[Start of Attachment]

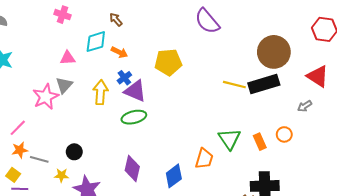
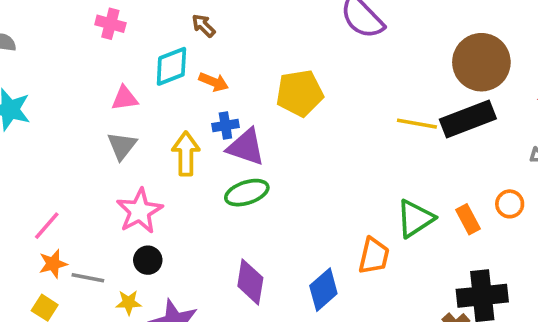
blue cross: (124, 78) -> (225, 126), turned 32
pink star: (46, 97) -> (140, 211), moved
green triangle: (229, 139) -> (415, 219), turned 35

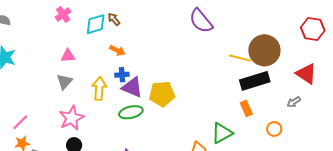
pink cross: (110, 24) -> (63, 14), turned 35
cyan diamond: (171, 66) -> (96, 24), moved
yellow pentagon: (300, 93) -> (162, 94), moved
yellow line: (417, 124) -> (240, 58), moved
orange rectangle: (468, 219) -> (246, 108), moved

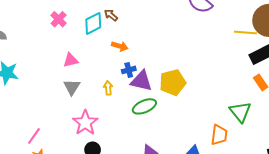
yellow arrow: (99, 88) -> (108, 88), size x0.6
green triangle: (222, 133) -> (240, 112), turned -30

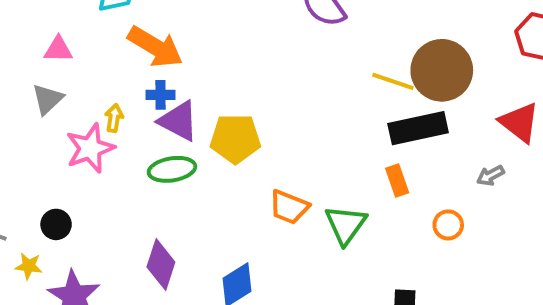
orange arrow: (120, 46) -> (155, 47), size x1.8
pink star: (85, 123) -> (90, 148), moved
orange trapezoid: (219, 135) -> (289, 207), moved, turned 90

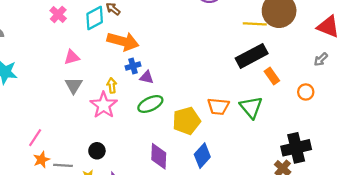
purple triangle: (179, 121) -> (147, 77), size x0.6
black rectangle: (418, 128) -> (252, 56), moved
yellow pentagon: (235, 139) -> (187, 121), moved

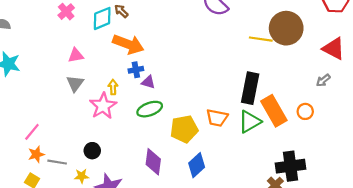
black rectangle: (252, 56) -> (250, 88), moved, turned -56
orange rectangle: (272, 76) -> (274, 111), moved, size x1.8
green triangle: (251, 107) -> (250, 122), turned 35

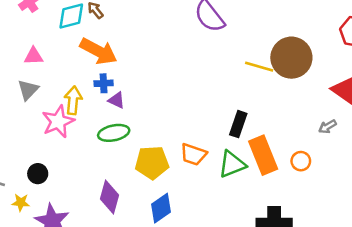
yellow arrow: (113, 87) -> (73, 100), size x1.5
black rectangle: (250, 88) -> (238, 124), size x0.7

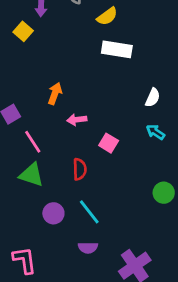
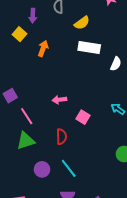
orange arrow: (55, 93) -> (43, 48), moved
white semicircle: (153, 98) -> (116, 64), moved
green triangle: (31, 175) -> (26, 141), turned -36

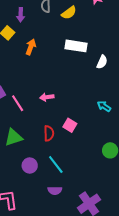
yellow semicircle: (82, 23) -> (69, 13), moved
pink line: (27, 116) -> (18, 103), moved
pink square: (83, 117) -> (70, 125), moved

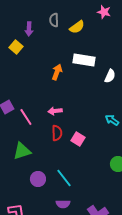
orange arrow: (31, 47) -> (57, 72), moved
red semicircle: (49, 133) -> (57, 133), moved

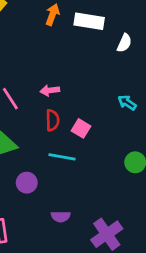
orange arrow: (57, 72) -> (52, 14), moved
cyan line: (64, 178) -> (62, 157), moved, turned -42

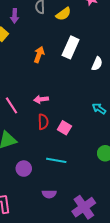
orange arrow: (52, 14) -> (39, 55), moved
white rectangle: (89, 21) -> (71, 47), turned -75
cyan line: (62, 157) -> (56, 160), moved

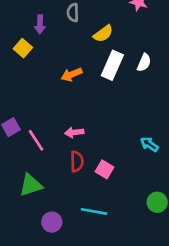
yellow semicircle: (63, 14) -> (103, 34), moved
orange arrow: (39, 55) -> (72, 74), turned -133
white semicircle: (97, 64) -> (144, 63), moved

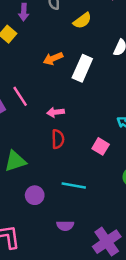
white rectangle: (112, 65) -> (82, 68), moved
pink line: (36, 140) -> (20, 96), moved
pink square: (104, 169) -> (101, 146), moved

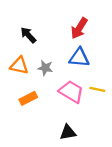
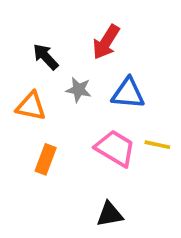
red arrow: (79, 28) -> (106, 42), moved
gray star: (45, 68) -> (79, 90), moved
orange rectangle: (28, 98) -> (46, 159), turned -42

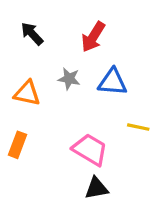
black arrow: (46, 57) -> (32, 34), moved
pink trapezoid: (115, 148) -> (90, 150), moved
orange rectangle: (46, 159) -> (17, 145), moved

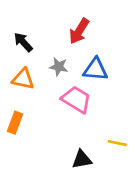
black arrow: (32, 34) -> (23, 42), moved
yellow line: (138, 127) -> (117, 143), moved
pink trapezoid: (90, 150) -> (76, 99), moved

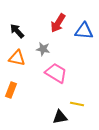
blue triangle: (95, 69) -> (84, 31), moved
yellow line: (117, 143) -> (77, 104), moved

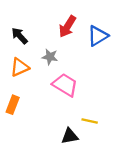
blue triangle: (84, 31) -> (98, 36), turned -36
orange triangle: (17, 58) -> (20, 67), turned -36

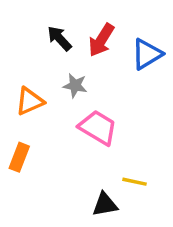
black arrow: (20, 36) -> (59, 38), moved

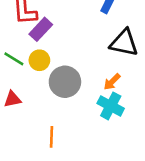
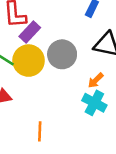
yellow circle: (39, 60) -> (29, 61), size x1.6
gray circle: (65, 82) -> (62, 54), moved

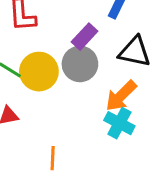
purple rectangle: (30, 32) -> (85, 37), moved
orange arrow: (96, 80) -> (121, 96), size x1.6

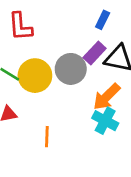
purple rectangle: (85, 37) -> (95, 53), moved
orange line: (53, 158) -> (47, 137), moved

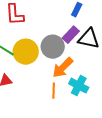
orange arrow: (107, 97) -> (63, 68), moved
orange line: (47, 137) -> (54, 91), moved

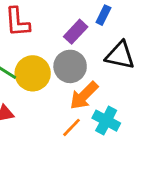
purple rectangle: (71, 35) -> (76, 32), moved
orange line: (54, 91) -> (71, 127), turned 42

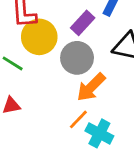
yellow circle: (33, 73) -> (39, 37), moved
cyan cross: (106, 121) -> (99, 133), moved

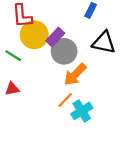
purple rectangle: (83, 23) -> (55, 37), moved
cyan cross: (99, 133) -> (82, 111), turned 30

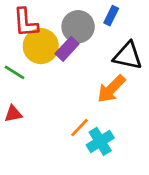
gray circle: (64, 51) -> (78, 27), moved
orange arrow: (75, 75) -> (111, 89), moved

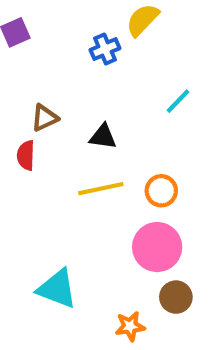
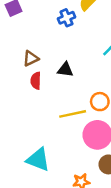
red semicircle: (26, 155) -> (36, 81), moved
yellow line: (101, 189) -> (73, 114), moved

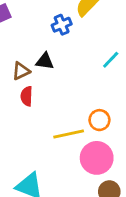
black triangle: (65, 70) -> (45, 61), moved

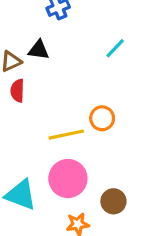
pink circle: (97, 158) -> (68, 179), moved

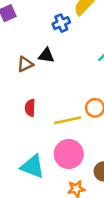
red semicircle: (17, 91) -> (30, 108), moved

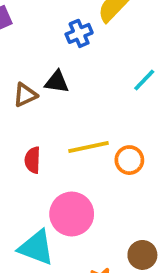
yellow line: (67, 120) -> (88, 147), moved
pink circle: (69, 154) -> (72, 214), moved

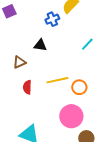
brown triangle: (25, 95) -> (19, 62), moved
pink circle: (72, 214) -> (71, 116), moved

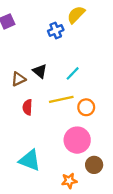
cyan line: (87, 44) -> (73, 73), moved
black triangle: (40, 45) -> (40, 71), moved, turned 32

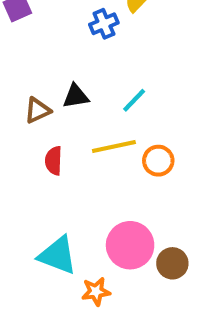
black triangle: (40, 71) -> (76, 96), turned -49
pink circle: (77, 140) -> (130, 245), moved
orange star: (69, 181) -> (96, 292), moved

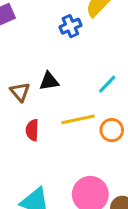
cyan line: (134, 100) -> (107, 84), moved
brown triangle: (37, 110) -> (20, 92), turned -45

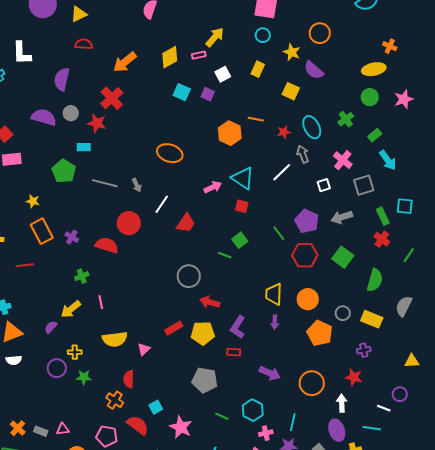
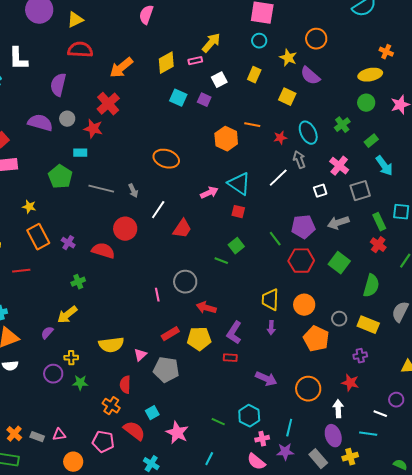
red semicircle: (84, 44) -> (80, 50), size x1.4
purple pentagon: (307, 221) -> (303, 227), turned -30
pink line: (101, 302) -> (157, 295), moved
gray pentagon: (205, 380) -> (166, 370), moved

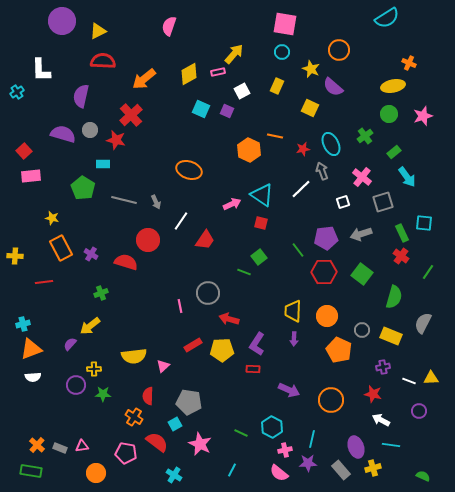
gray pentagon: (166, 370) -> (189, 402), moved
white arrow: (338, 409) -> (381, 420), moved, turned -60
white line: (380, 414) -> (409, 381), moved

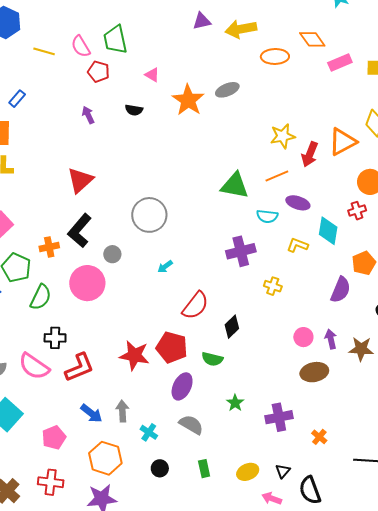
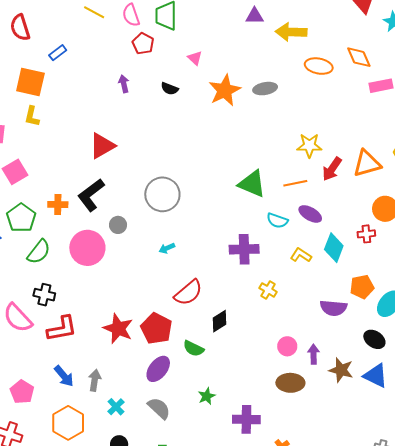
purple semicircle: (341, 290) -> (334, 308), turned 60
pink pentagon: (54, 438) -> (22, 392), turned -30

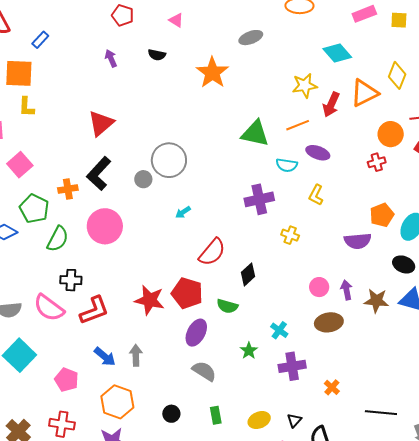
orange star: (225, 90) -> (212, 73), moved
gray circle: (118, 225) -> (143, 179), moved
cyan diamond: (334, 248) -> (337, 53), moved, turned -52
yellow L-shape: (301, 255) -> (316, 195), turned -85
cyan cross: (116, 407) -> (279, 330), moved

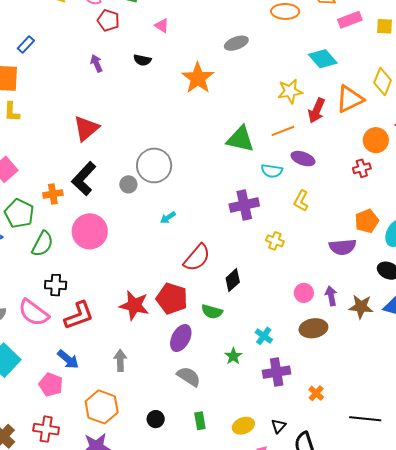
blue arrow: (105, 357) -> (68, 359), moved

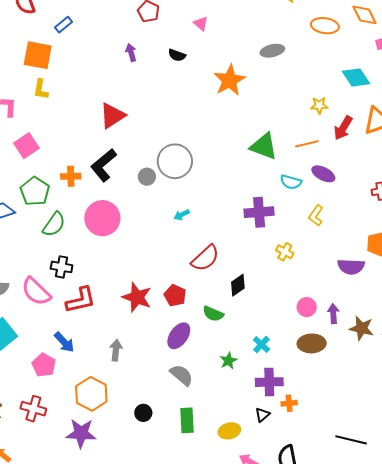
yellow star: (290, 91) -> (319, 105), size x0.7
red pentagon: (172, 299) -> (175, 296), size x0.7
orange cross: (316, 393) -> (289, 403), moved, turned 35
green rectangle: (200, 421) -> (187, 420), size x1.4
black triangle: (279, 426) -> (262, 415), moved

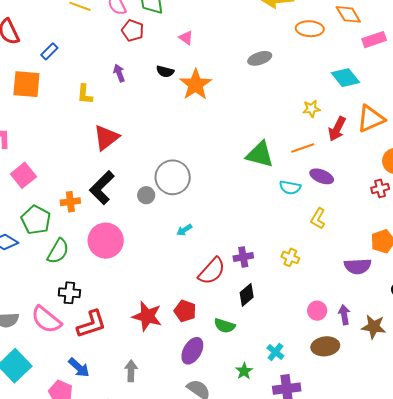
orange star: (230, 80) -> (196, 85), moved
yellow L-shape: (41, 89) -> (85, 94), moved
purple cross: (259, 212) -> (243, 257), moved, size x0.7

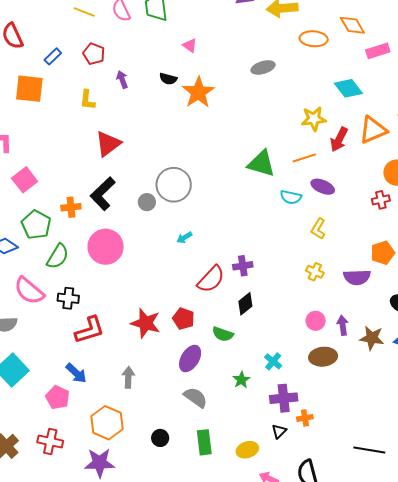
red pentagon: (133, 31) -> (94, 54), moved
yellow star: (311, 109) -> (314, 119), size x1.4
yellow cross: (290, 257) -> (315, 272), moved
pink semicircle: (46, 320) -> (29, 291), moved

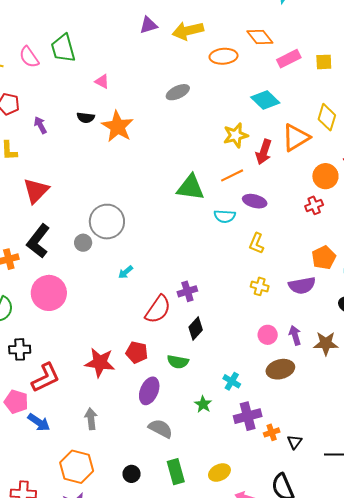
pink pentagon: (58, 397) -> (16, 402), moved
black triangle: (279, 431) -> (294, 442), moved

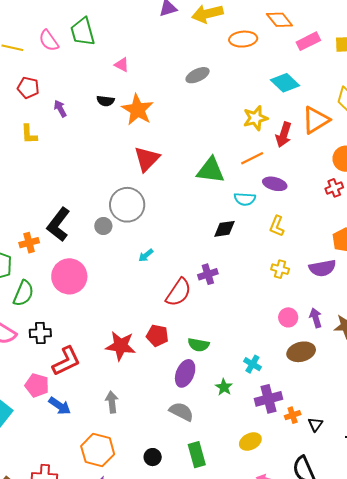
red triangle: (36, 191) -> (147, 159), moved
black diamond: (196, 328) -> (225, 229), moved, turned 40
purple ellipse: (149, 391) -> (185, 373), moved
yellow ellipse: (219, 472) -> (250, 442), moved

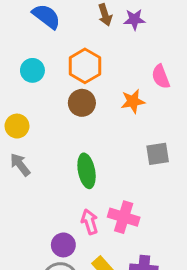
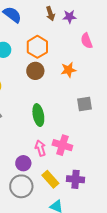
pink semicircle: (161, 77) -> (87, 41), moved

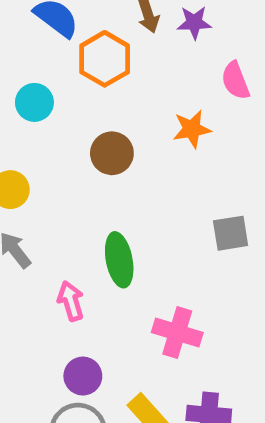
orange hexagon: (37, 47) -> (105, 59), moved
orange star: (68, 70) -> (192, 129), moved
pink arrow: (40, 148) -> (71, 301), moved

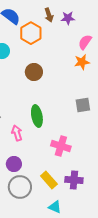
pink semicircle: (235, 81) -> (85, 42), turned 56
orange star: (192, 129) -> (82, 62), moved
purple circle: (83, 376) -> (14, 164), moved

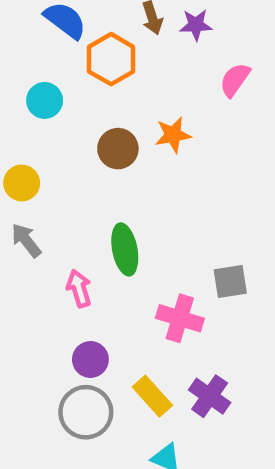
orange star: (82, 62) -> (173, 135), moved
gray square: (83, 105) -> (230, 282), moved
purple circle: (14, 164) -> (90, 359), moved
purple cross: (74, 180) -> (210, 396), turned 30

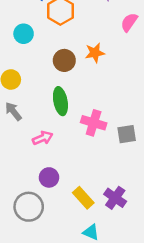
green ellipse: (125, 249) -> (60, 101), moved
pink arrow: (79, 288) -> (43, 138), turned 84
pink cross: (180, 318) -> (94, 123), moved
gray circle: (86, 412) -> (29, 207), moved

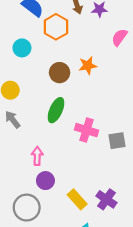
green ellipse: (60, 101) -> (56, 110), turned 35
pink arrow: (43, 138) -> (37, 156), moved, turned -66

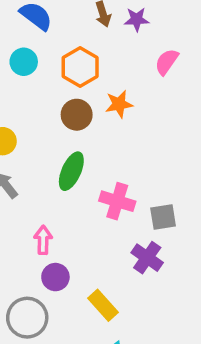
orange hexagon: (56, 27) -> (80, 67), moved
cyan circle: (22, 48) -> (24, 62), moved
purple cross: (106, 199) -> (147, 258), moved

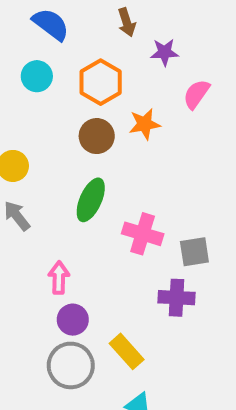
purple star: (137, 19) -> (165, 52), moved
pink semicircle: (167, 62) -> (196, 94), moved
purple cross: (147, 258) -> (176, 298), turned -32
gray circle: (27, 318) -> (71, 365), moved

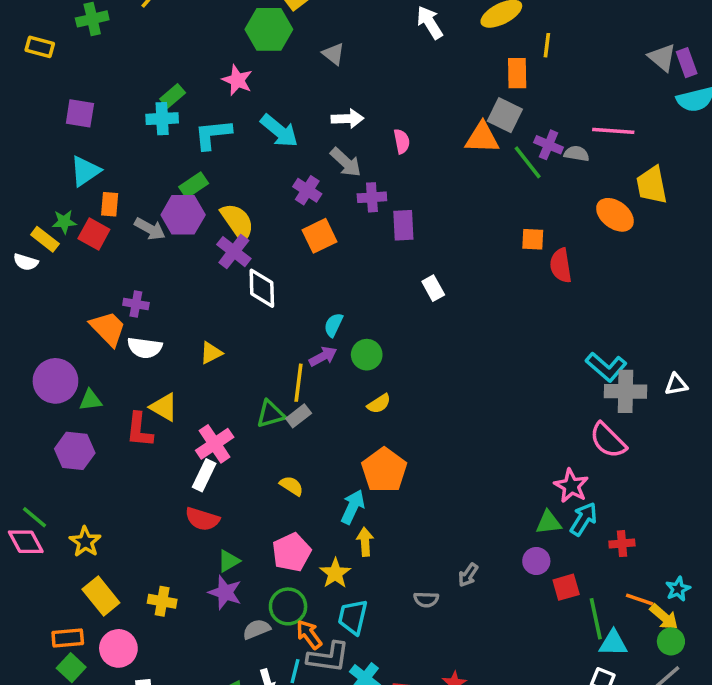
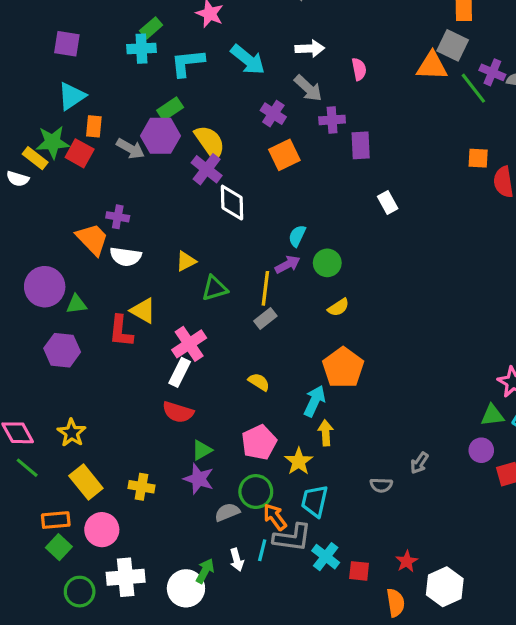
green star: (64, 222) -> (53, 142), size x1.5
green triangle: (271, 414) -> (215, 288), moved
green line: (34, 517) -> (27, 468), moved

[End of Attachment]

Problem details: Range to copy from the listing above: the line with "purple circle: (83, 376) -> (14, 164), moved" through the line with "orange hexagon: (56, 27) -> (80, 67), moved". Transcribe it exactly and skip the pictures.

Answer for this exercise:
purple circle: (83, 376) -> (14, 164), moved

orange star: (82, 62) -> (173, 135), moved
gray square: (83, 105) -> (230, 282), moved
purple circle: (14, 164) -> (90, 359), moved
purple cross: (74, 180) -> (210, 396), turned 30

green ellipse: (125, 249) -> (60, 101), moved
pink arrow: (79, 288) -> (43, 138), turned 84
pink cross: (180, 318) -> (94, 123), moved
gray circle: (86, 412) -> (29, 207), moved

green ellipse: (60, 101) -> (56, 110), turned 35
pink arrow: (43, 138) -> (37, 156), moved, turned -66

orange hexagon: (56, 27) -> (80, 67), moved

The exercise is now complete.